→ DATA EXTRACTS:
# # # #

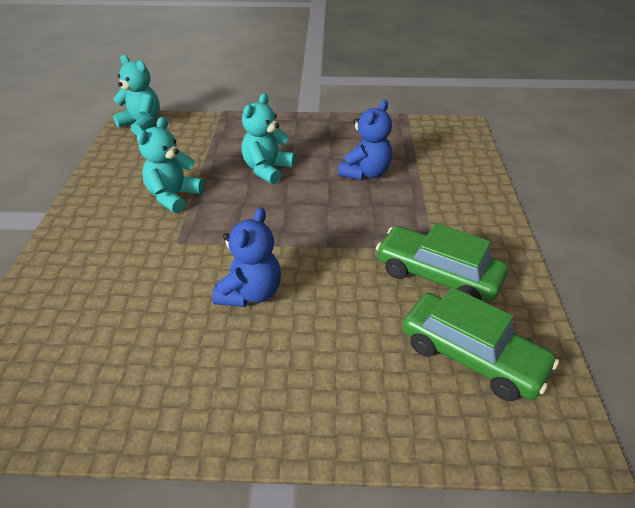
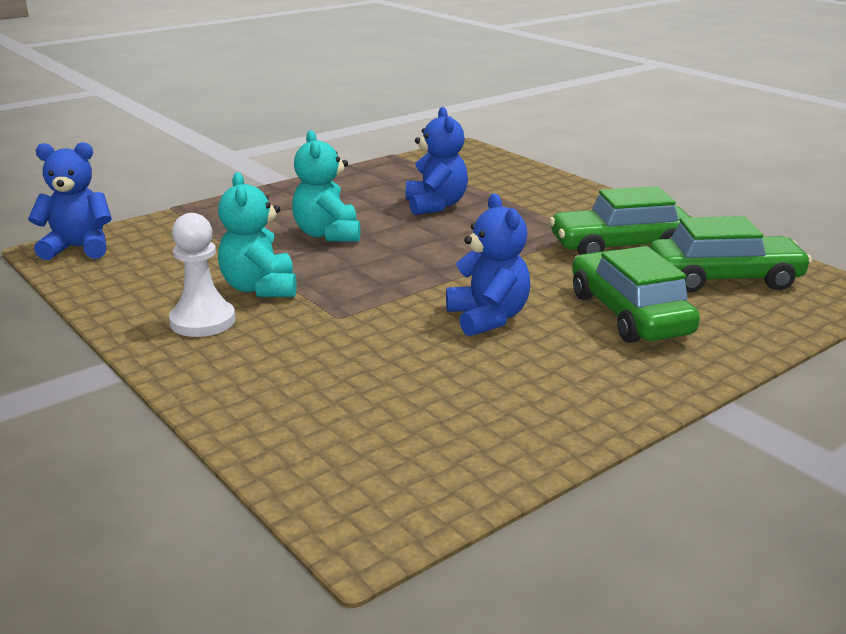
camera: 40 degrees left, 15 degrees down
(115, 208) = (203, 321): none -> white pawn
(142, 124) = (78, 248): turquoise teddy bear -> blue teddy bear
(343, 347) = (629, 314): none -> green car

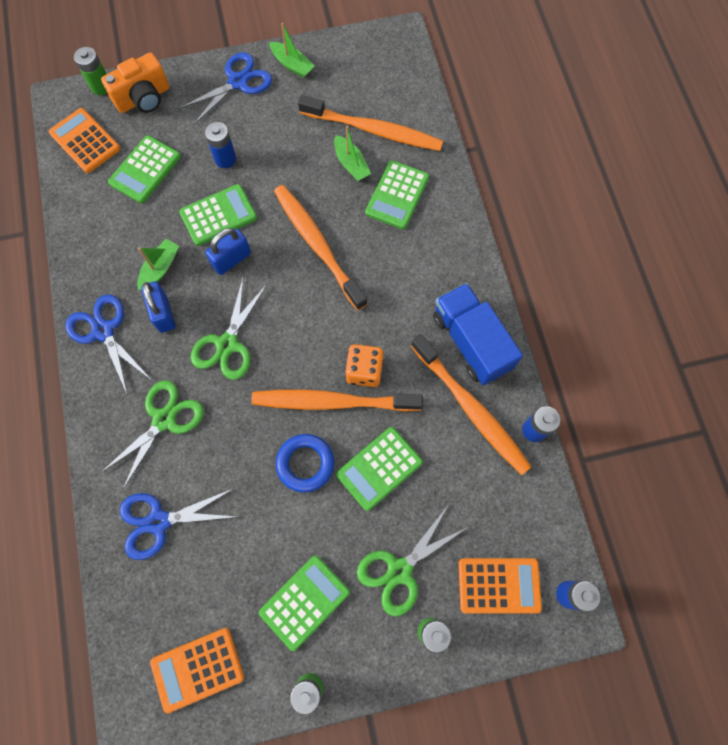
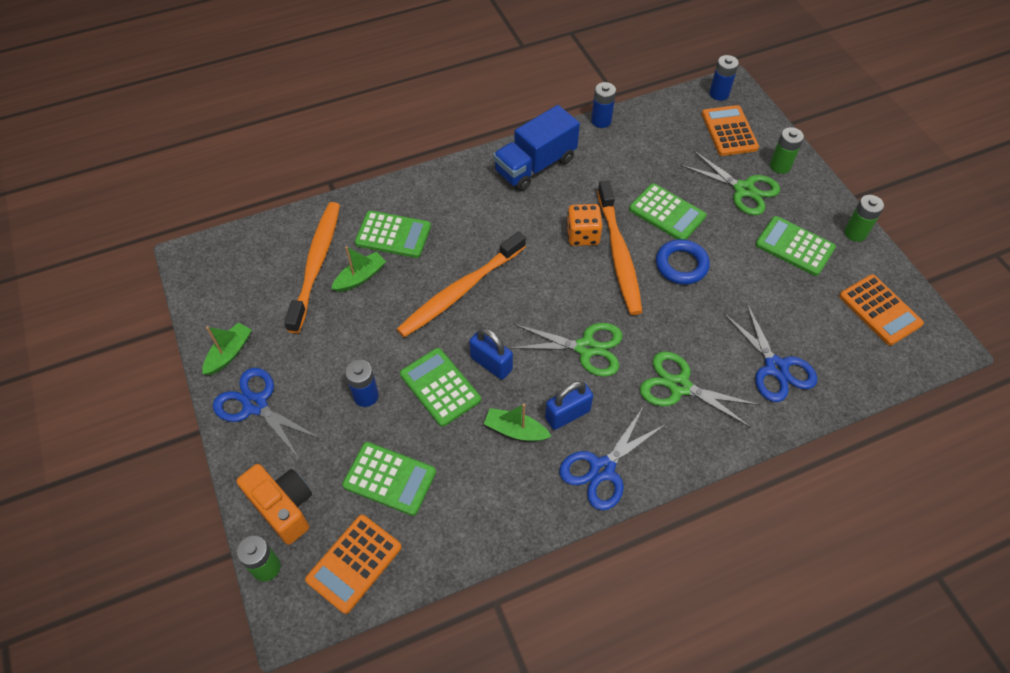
camera: 100 degrees left, 15 degrees down
(471, 409) = (595, 160): orange toothbrush -> none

# # # #

Each line from the one holding "(343, 347) = (629, 314): none -> green car" through the end of the listing is to be output exactly, both ends included, with no other lines and the pictures left out.

→ SOLUTION TO THE PROBLEM:
(343, 347) = (629, 314): none -> green car

camera: 100 degrees left, 15 degrees down
(471, 409) = (595, 160): orange toothbrush -> none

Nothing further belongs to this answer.